▸ **TASK GOAL**
Where an image appears in the data, omit it and reproduce the rest exactly.

===== PROVIDED MATERIAL =====

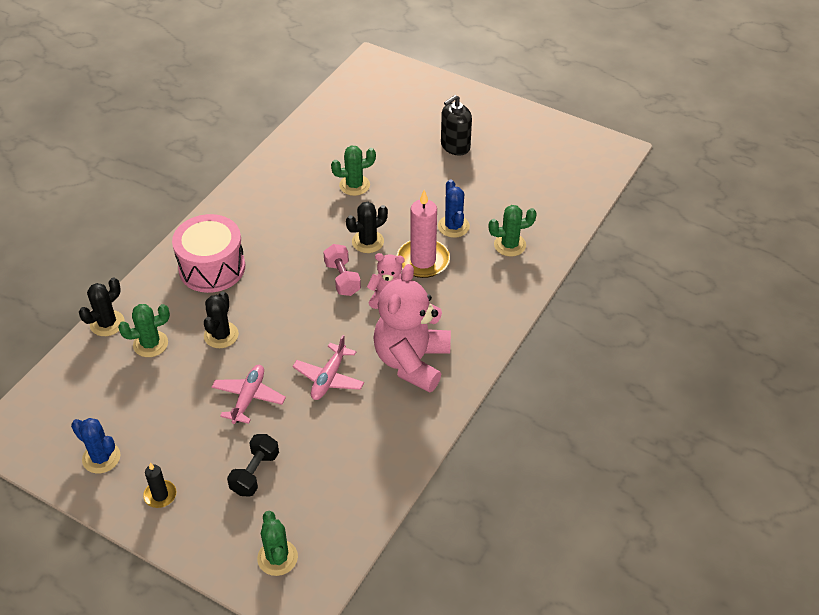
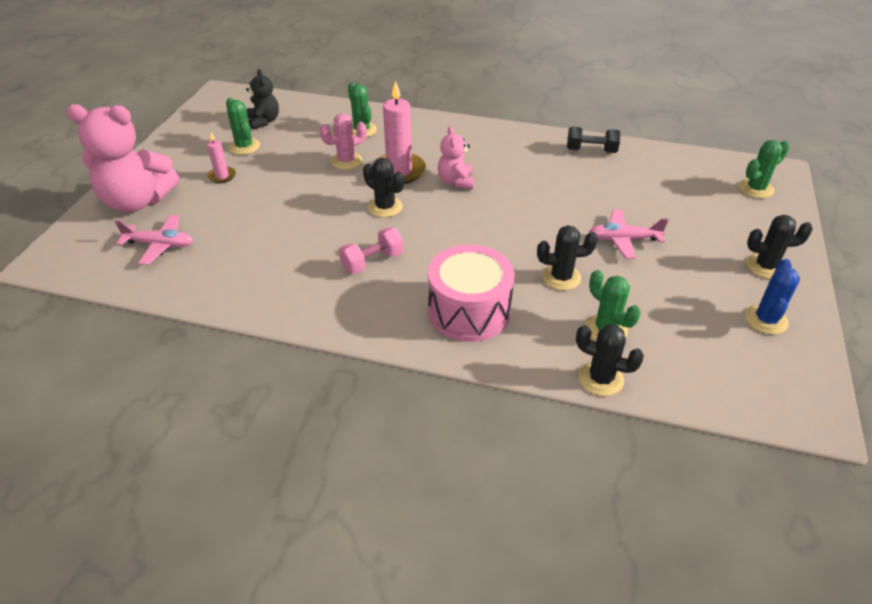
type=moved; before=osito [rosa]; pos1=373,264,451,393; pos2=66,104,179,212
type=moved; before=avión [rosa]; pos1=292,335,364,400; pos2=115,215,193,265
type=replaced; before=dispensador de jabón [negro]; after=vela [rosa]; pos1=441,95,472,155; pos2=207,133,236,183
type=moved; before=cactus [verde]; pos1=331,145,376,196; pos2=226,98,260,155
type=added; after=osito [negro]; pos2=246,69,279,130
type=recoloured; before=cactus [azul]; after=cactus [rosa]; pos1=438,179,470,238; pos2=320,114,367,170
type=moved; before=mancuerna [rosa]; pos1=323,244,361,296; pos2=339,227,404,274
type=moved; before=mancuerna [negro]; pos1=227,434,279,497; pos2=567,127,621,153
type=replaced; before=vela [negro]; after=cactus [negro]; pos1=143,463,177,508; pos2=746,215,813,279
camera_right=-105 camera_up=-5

=====

▸ **SOLUTION FOR THIS TASK**
type=moved; before=osito [rosa]; pos1=373,264,451,393; pos2=66,104,179,212
type=moved; before=avión [rosa]; pos1=292,335,364,400; pos2=115,215,193,265
type=replaced; before=dispensador de jabón [negro]; after=vela [rosa]; pos1=441,95,472,155; pos2=207,133,236,183
type=moved; before=cactus [verde]; pos1=331,145,376,196; pos2=226,98,260,155
type=added; after=osito [negro]; pos2=246,69,279,130
type=recoloured; before=cactus [azul]; after=cactus [rosa]; pos1=438,179,470,238; pos2=320,114,367,170
type=moved; before=mancuerna [rosa]; pos1=323,244,361,296; pos2=339,227,404,274
type=moved; before=mancuerna [negro]; pos1=227,434,279,497; pos2=567,127,621,153
type=replaced; before=vela [negro]; after=cactus [negro]; pos1=143,463,177,508; pos2=746,215,813,279
camera_right=-105 camera_up=-5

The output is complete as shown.